#### [What is being asked]
Below are records to give again exactly; omit each image they contain.

[Entries supplied Boundary: Start]

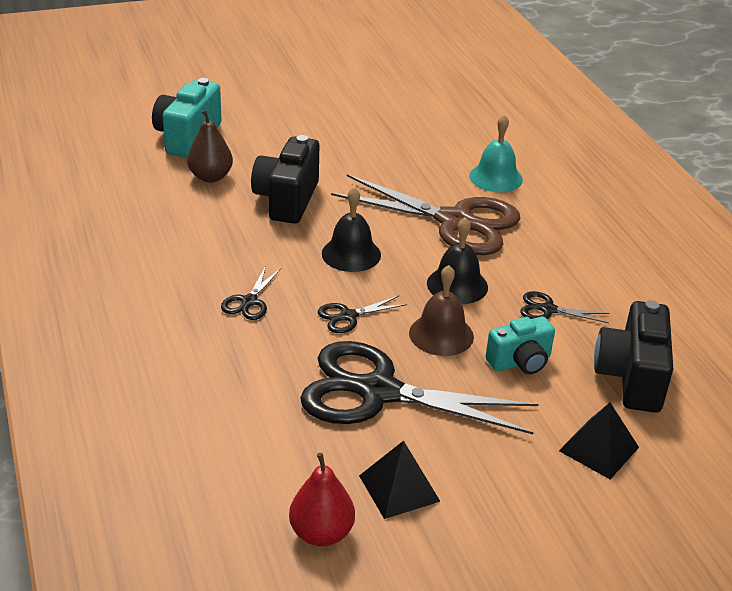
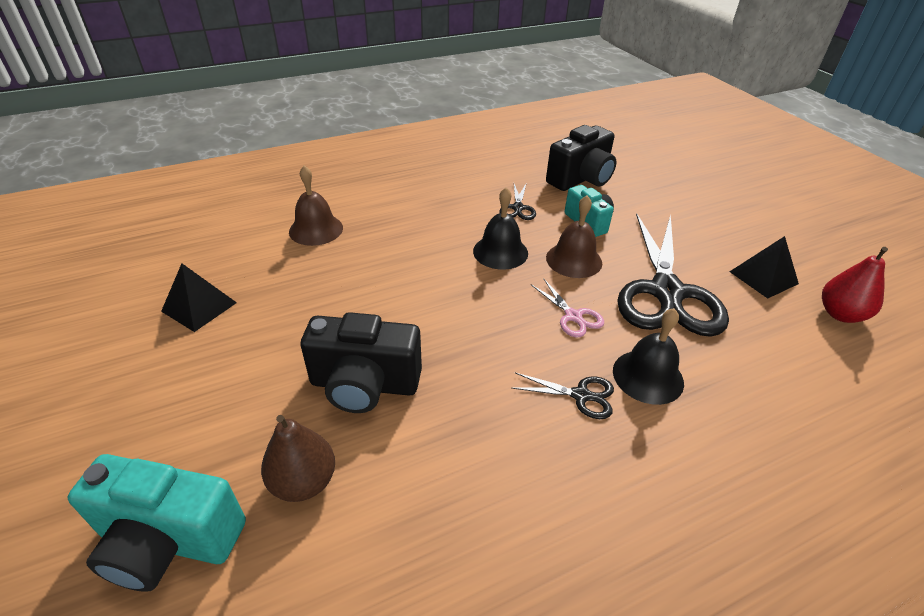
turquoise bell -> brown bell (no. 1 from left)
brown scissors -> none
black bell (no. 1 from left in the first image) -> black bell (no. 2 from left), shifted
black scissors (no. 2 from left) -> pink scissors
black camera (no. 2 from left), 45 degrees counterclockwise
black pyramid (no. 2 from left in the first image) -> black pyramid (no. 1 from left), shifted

[Entries supplied Boundary: End]

#### [Result for this task]
turquoise bell -> brown bell (no. 1 from left)
brown scissors -> none
black bell (no. 1 from left in the first image) -> black bell (no. 2 from left), shifted
black scissors (no. 2 from left) -> pink scissors
black camera (no. 2 from left), 45 degrees counterclockwise
black pyramid (no. 2 from left in the first image) -> black pyramid (no. 1 from left), shifted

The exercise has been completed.